Extracted data:

════════════════

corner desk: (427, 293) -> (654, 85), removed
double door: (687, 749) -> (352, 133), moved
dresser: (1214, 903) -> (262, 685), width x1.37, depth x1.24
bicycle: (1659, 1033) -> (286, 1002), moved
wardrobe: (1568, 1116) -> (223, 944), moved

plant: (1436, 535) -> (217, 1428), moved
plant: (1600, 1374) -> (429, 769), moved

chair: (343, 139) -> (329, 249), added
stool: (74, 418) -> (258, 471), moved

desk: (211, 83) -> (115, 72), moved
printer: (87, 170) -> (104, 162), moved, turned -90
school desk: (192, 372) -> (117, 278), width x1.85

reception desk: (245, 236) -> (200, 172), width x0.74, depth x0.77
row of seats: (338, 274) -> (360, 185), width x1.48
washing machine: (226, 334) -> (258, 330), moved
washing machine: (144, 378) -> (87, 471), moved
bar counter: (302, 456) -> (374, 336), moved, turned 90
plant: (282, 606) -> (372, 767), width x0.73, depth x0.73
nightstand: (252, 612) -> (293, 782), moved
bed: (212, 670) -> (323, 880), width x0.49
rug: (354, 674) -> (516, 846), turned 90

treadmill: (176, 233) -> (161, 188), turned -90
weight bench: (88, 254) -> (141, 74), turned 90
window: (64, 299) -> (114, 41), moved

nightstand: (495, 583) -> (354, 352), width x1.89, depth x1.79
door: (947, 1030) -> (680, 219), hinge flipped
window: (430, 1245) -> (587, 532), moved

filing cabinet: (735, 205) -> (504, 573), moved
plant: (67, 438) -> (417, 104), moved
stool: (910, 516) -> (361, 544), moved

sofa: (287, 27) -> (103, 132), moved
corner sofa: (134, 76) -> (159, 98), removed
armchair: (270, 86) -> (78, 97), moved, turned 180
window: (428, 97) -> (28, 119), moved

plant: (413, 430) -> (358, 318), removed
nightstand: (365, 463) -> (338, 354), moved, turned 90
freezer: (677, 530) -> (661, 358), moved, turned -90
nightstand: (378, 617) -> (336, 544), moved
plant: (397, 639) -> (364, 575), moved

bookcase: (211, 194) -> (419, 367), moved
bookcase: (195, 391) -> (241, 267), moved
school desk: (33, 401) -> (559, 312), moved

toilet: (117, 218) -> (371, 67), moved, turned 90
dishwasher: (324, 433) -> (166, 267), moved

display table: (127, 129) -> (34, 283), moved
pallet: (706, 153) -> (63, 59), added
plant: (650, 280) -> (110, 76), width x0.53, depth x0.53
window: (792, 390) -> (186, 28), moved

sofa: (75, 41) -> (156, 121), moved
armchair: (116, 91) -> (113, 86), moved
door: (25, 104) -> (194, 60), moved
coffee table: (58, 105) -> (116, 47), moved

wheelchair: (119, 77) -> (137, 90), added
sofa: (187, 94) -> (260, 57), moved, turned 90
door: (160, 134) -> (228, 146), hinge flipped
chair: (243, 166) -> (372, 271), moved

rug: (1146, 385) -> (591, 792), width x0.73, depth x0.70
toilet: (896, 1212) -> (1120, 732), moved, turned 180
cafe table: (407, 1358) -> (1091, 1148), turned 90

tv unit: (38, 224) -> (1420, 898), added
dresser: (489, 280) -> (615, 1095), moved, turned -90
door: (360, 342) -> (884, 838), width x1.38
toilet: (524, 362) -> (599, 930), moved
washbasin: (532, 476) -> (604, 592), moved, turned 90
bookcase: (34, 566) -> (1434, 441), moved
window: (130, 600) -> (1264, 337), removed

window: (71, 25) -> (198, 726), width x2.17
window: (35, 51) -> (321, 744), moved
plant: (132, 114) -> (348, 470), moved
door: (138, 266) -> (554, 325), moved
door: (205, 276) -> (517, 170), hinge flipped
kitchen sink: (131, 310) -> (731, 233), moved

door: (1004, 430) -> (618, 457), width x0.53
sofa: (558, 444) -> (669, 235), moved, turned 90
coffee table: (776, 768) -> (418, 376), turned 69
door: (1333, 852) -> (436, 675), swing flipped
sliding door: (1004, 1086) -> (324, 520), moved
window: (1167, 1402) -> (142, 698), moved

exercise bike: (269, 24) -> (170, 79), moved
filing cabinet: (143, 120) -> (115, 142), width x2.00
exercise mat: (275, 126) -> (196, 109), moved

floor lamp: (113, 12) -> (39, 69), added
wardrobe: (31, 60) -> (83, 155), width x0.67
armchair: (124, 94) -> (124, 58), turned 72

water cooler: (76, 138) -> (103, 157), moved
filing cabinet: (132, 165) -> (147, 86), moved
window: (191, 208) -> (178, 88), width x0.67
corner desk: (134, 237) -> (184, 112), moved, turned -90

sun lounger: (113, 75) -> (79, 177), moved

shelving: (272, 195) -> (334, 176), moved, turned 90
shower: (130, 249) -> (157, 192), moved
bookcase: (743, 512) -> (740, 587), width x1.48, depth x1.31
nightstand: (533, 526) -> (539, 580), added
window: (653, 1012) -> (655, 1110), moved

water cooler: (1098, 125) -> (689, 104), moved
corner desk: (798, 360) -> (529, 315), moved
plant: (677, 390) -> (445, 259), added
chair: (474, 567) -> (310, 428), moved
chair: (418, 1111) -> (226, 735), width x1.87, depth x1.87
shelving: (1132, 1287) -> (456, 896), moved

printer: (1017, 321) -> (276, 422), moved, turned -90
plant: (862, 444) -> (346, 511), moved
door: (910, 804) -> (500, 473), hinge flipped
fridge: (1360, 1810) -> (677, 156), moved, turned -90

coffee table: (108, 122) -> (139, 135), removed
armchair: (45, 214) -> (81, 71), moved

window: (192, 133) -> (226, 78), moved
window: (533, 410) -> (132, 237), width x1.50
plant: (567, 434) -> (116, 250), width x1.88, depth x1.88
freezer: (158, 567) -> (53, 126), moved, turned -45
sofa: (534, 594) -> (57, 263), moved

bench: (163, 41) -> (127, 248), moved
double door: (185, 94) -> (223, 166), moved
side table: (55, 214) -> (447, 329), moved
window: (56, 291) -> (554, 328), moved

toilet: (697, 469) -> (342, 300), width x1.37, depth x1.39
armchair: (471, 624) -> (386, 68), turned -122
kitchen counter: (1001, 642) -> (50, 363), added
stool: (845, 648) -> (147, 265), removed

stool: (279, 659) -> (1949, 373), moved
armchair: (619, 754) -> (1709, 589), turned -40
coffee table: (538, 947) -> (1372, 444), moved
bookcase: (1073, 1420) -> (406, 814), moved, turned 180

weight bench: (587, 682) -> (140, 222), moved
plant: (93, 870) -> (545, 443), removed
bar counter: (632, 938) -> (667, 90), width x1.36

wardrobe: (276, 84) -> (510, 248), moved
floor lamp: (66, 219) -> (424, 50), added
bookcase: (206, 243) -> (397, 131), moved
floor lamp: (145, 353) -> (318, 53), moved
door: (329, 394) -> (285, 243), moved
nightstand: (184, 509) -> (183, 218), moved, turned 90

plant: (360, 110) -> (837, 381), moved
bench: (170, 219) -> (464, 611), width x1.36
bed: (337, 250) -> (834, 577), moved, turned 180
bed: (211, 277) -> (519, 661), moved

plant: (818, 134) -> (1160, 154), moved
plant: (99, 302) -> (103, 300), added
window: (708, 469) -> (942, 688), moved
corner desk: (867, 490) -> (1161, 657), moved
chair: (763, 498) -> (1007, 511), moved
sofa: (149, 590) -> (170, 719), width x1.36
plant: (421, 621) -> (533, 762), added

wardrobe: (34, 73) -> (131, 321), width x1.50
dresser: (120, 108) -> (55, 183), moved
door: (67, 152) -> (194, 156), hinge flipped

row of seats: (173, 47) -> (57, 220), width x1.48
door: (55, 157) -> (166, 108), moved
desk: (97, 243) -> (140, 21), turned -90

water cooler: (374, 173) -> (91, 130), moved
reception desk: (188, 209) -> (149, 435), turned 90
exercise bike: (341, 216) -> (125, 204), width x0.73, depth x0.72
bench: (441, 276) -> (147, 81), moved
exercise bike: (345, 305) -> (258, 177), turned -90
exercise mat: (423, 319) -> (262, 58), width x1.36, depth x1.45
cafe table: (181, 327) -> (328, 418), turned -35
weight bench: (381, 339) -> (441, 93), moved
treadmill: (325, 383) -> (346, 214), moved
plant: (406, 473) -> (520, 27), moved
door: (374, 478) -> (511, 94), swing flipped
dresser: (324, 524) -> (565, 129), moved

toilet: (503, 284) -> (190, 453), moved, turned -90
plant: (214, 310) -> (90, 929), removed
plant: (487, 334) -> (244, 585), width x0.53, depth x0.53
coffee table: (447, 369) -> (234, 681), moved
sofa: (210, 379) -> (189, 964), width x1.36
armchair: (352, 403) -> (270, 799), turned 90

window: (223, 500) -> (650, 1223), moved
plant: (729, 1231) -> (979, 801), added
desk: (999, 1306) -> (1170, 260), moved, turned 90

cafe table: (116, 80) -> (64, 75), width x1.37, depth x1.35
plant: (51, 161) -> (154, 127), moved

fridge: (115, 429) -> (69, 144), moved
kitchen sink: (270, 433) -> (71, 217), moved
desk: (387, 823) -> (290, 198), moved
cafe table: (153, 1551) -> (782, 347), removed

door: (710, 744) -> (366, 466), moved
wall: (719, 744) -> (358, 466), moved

════════════════

What is being asked: Only the lines above starting at the line that holds "school desk: (33, 401) -> (559, 312), moved" and ending at the line that holds "sun lounger: (113, 75) -> (79, 177), moved" are to be repeated, exactly and in full.

Worked solution:
school desk: (33, 401) -> (559, 312), moved

toilet: (117, 218) -> (371, 67), moved, turned 90
dishwasher: (324, 433) -> (166, 267), moved

display table: (127, 129) -> (34, 283), moved
pallet: (706, 153) -> (63, 59), added
plant: (650, 280) -> (110, 76), width x0.53, depth x0.53
window: (792, 390) -> (186, 28), moved

sofa: (75, 41) -> (156, 121), moved
armchair: (116, 91) -> (113, 86), moved
door: (25, 104) -> (194, 60), moved
coffee table: (58, 105) -> (116, 47), moved

wheelchair: (119, 77) -> (137, 90), added
sofa: (187, 94) -> (260, 57), moved, turned 90
door: (160, 134) -> (228, 146), hinge flipped
chair: (243, 166) -> (372, 271), moved

rug: (1146, 385) -> (591, 792), width x0.73, depth x0.70
toilet: (896, 1212) -> (1120, 732), moved, turned 180
cafe table: (407, 1358) -> (1091, 1148), turned 90

tv unit: (38, 224) -> (1420, 898), added
dresser: (489, 280) -> (615, 1095), moved, turned -90
door: (360, 342) -> (884, 838), width x1.38
toilet: (524, 362) -> (599, 930), moved
washbasin: (532, 476) -> (604, 592), moved, turned 90
bookcase: (34, 566) -> (1434, 441), moved
window: (130, 600) -> (1264, 337), removed

window: (71, 25) -> (198, 726), width x2.17
window: (35, 51) -> (321, 744), moved
plant: (132, 114) -> (348, 470), moved
door: (138, 266) -> (554, 325), moved
door: (205, 276) -> (517, 170), hinge flipped
kitchen sink: (131, 310) -> (731, 233), moved

door: (1004, 430) -> (618, 457), width x0.53
sofa: (558, 444) -> (669, 235), moved, turned 90
coffee table: (776, 768) -> (418, 376), turned 69
door: (1333, 852) -> (436, 675), swing flipped
sliding door: (1004, 1086) -> (324, 520), moved
window: (1167, 1402) -> (142, 698), moved

exercise bike: (269, 24) -> (170, 79), moved
filing cabinet: (143, 120) -> (115, 142), width x2.00
exercise mat: (275, 126) -> (196, 109), moved

floor lamp: (113, 12) -> (39, 69), added
wardrobe: (31, 60) -> (83, 155), width x0.67
armchair: (124, 94) -> (124, 58), turned 72

water cooler: (76, 138) -> (103, 157), moved
filing cabinet: (132, 165) -> (147, 86), moved
window: (191, 208) -> (178, 88), width x0.67
corner desk: (134, 237) -> (184, 112), moved, turned -90

sun lounger: (113, 75) -> (79, 177), moved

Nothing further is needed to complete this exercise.